Search the data below for the string "pencil". Extract every line that contains it.
Data shown: Begin
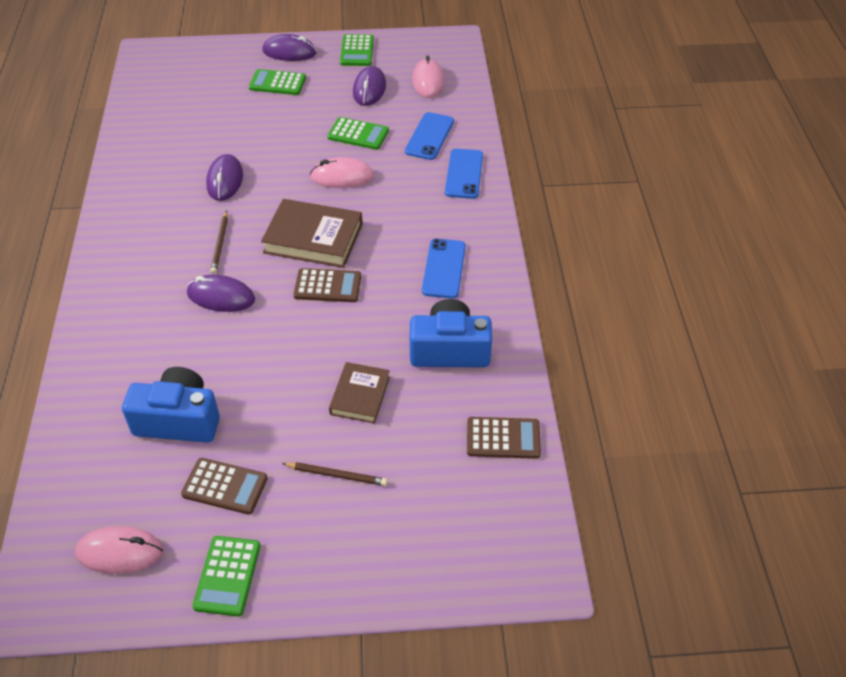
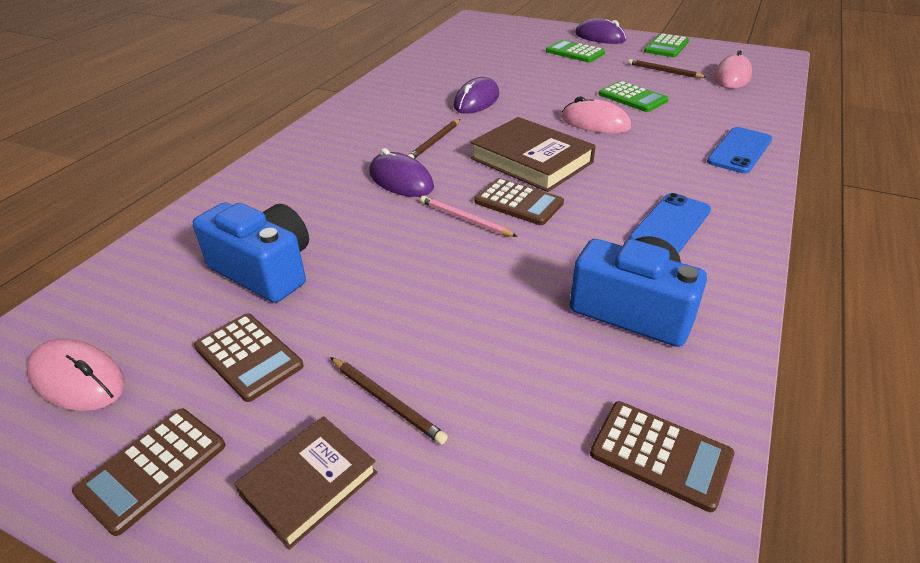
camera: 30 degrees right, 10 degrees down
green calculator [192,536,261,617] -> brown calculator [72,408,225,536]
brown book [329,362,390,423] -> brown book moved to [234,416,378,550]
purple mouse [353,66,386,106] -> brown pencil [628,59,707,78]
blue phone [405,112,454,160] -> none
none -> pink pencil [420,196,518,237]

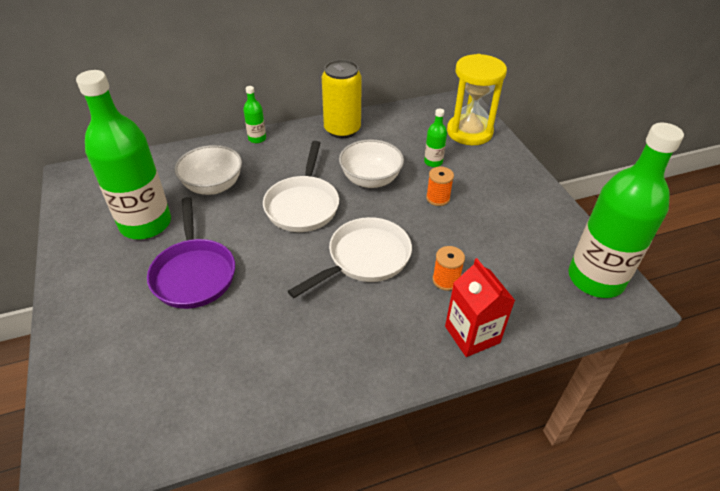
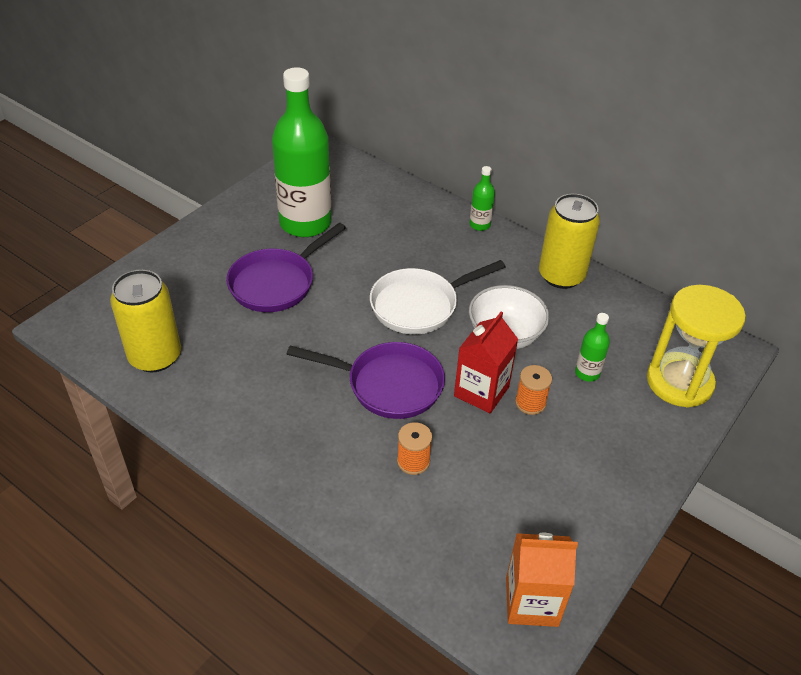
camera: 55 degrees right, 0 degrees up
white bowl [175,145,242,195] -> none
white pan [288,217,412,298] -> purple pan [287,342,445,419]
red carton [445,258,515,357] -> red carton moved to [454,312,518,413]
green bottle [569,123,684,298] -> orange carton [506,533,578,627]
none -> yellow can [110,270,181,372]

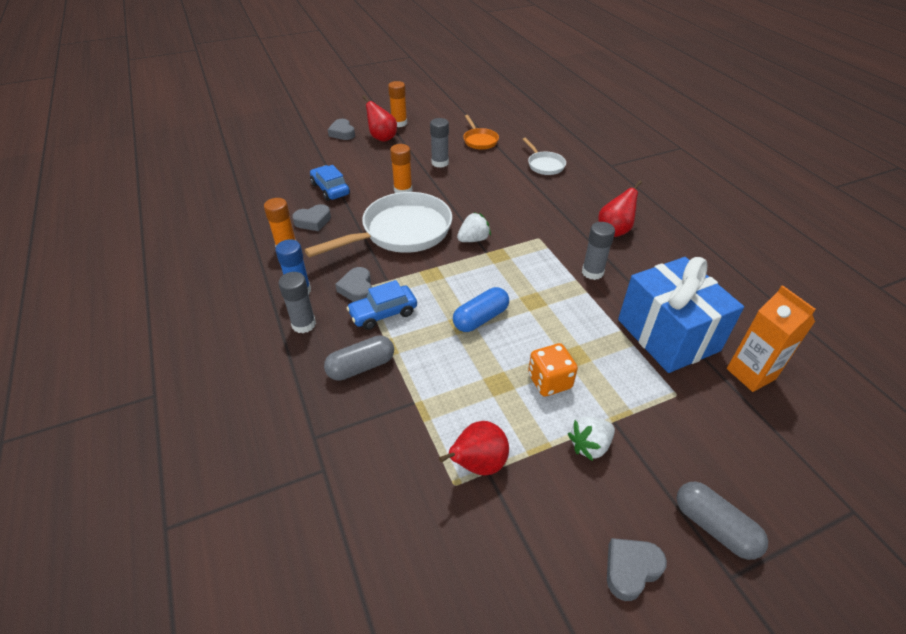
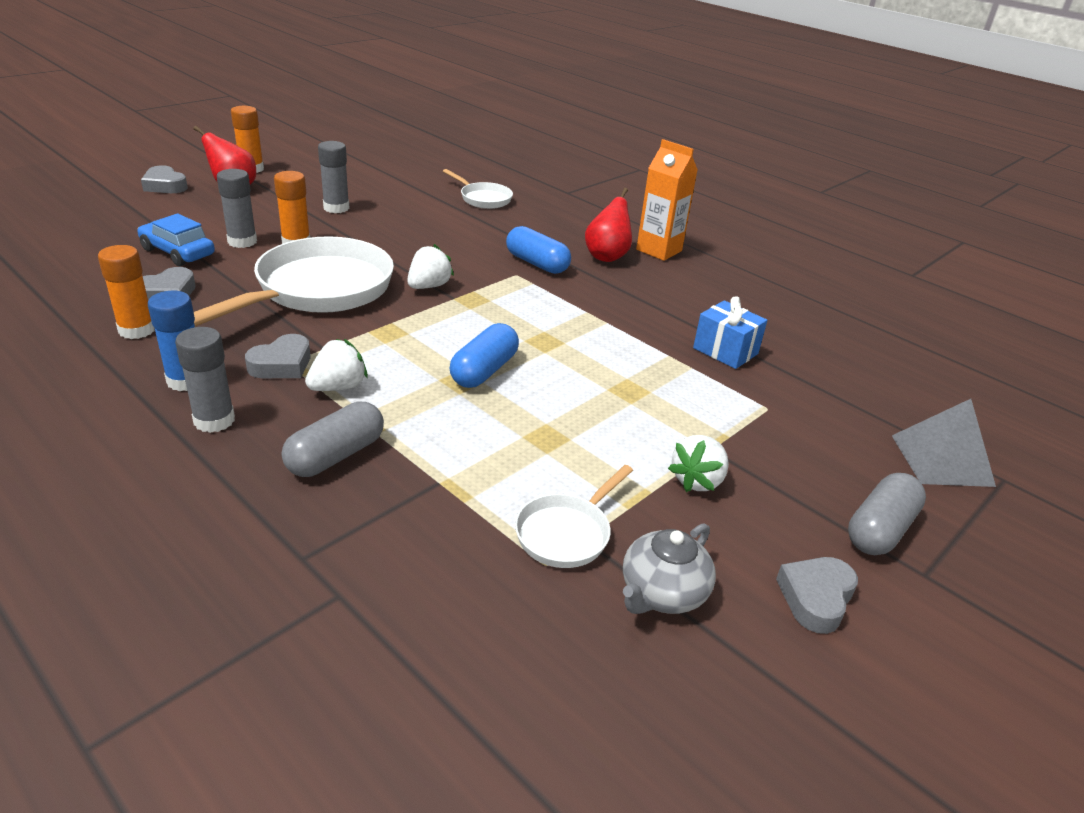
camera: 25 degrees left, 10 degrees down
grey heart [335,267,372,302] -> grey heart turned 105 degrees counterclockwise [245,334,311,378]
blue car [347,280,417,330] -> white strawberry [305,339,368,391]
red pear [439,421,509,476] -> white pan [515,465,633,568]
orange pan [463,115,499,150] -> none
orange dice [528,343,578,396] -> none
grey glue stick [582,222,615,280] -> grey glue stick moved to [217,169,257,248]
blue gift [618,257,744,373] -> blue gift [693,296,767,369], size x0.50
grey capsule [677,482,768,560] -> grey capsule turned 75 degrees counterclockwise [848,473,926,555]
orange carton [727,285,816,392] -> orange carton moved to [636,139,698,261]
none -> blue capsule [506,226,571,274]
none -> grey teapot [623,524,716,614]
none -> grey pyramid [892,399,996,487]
Data shown: End
## Result of this exercise
purple mouse [353,66,386,106] -> brown pencil [628,59,707,78]
none -> pink pencil [420,196,518,237]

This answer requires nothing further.